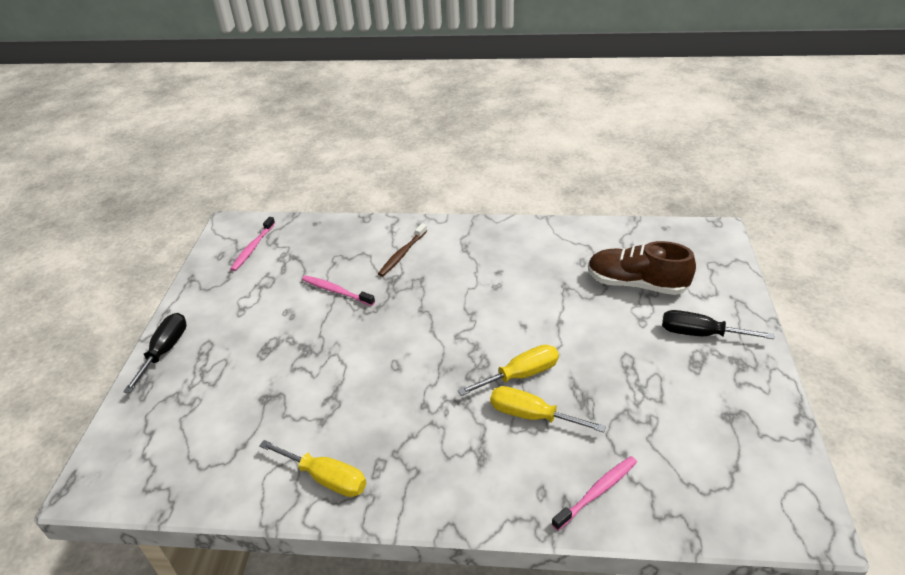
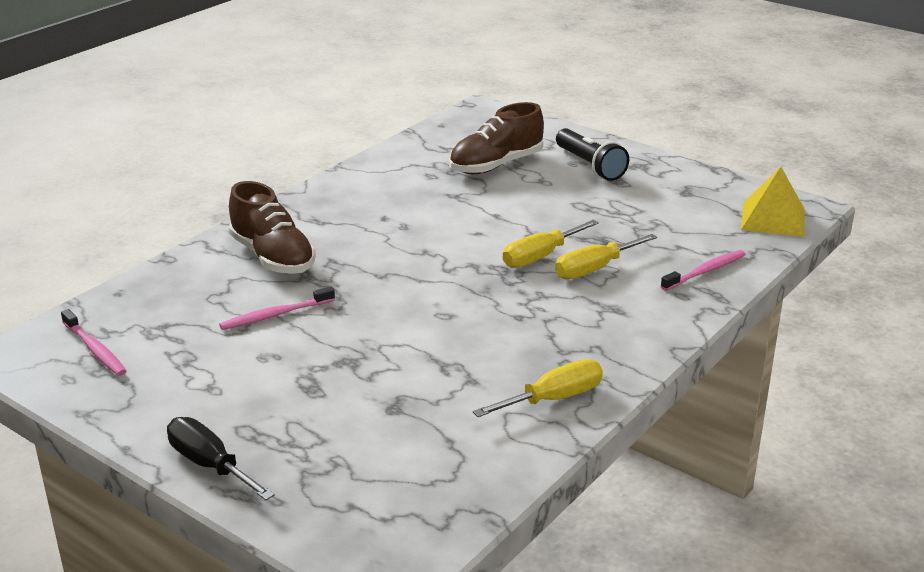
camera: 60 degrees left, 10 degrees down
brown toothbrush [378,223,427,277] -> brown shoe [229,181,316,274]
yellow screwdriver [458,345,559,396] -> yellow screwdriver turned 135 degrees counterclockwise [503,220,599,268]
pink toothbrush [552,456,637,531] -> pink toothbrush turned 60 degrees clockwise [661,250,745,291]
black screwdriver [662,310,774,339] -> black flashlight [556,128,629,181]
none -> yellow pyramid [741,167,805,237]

----

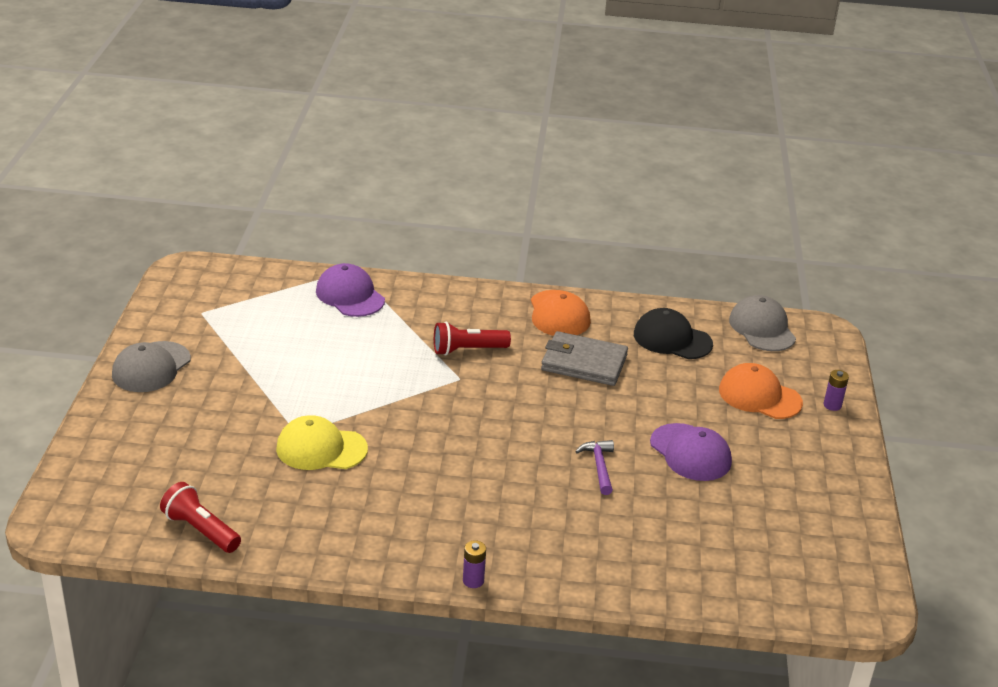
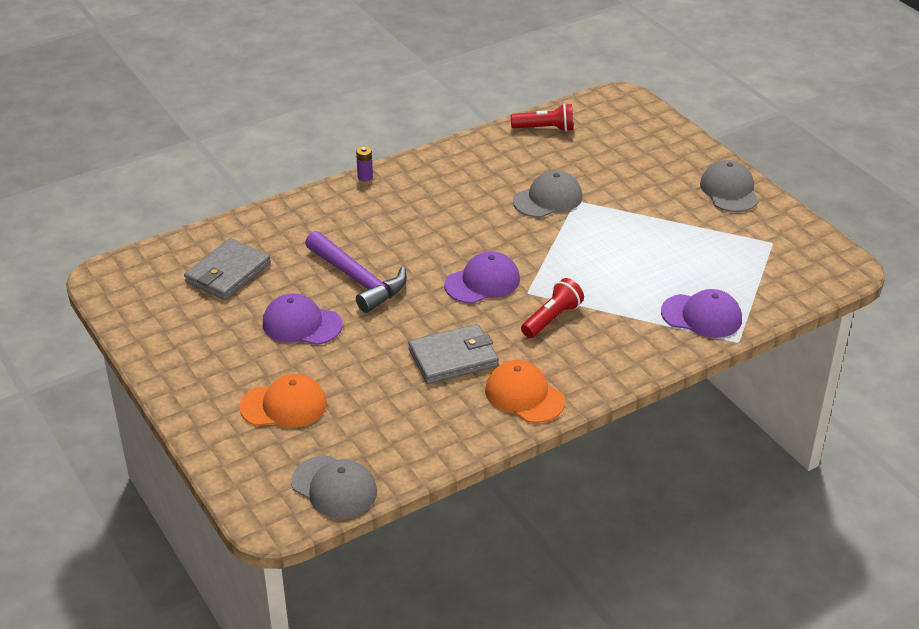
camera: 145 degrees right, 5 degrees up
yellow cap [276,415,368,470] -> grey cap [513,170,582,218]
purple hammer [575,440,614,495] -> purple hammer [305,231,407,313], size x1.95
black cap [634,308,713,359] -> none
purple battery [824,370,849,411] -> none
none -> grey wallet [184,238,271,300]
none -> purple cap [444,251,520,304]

----

→ EXERCISE DIRECTIONS
Scan the entries above for the string "none", and copy every line where it turns up.

→ EXPECTED ANSWER
none -> yellow pyramid [741,167,805,237]
black cap [634,308,713,359] -> none
purple battery [824,370,849,411] -> none
none -> grey wallet [184,238,271,300]
none -> purple cap [444,251,520,304]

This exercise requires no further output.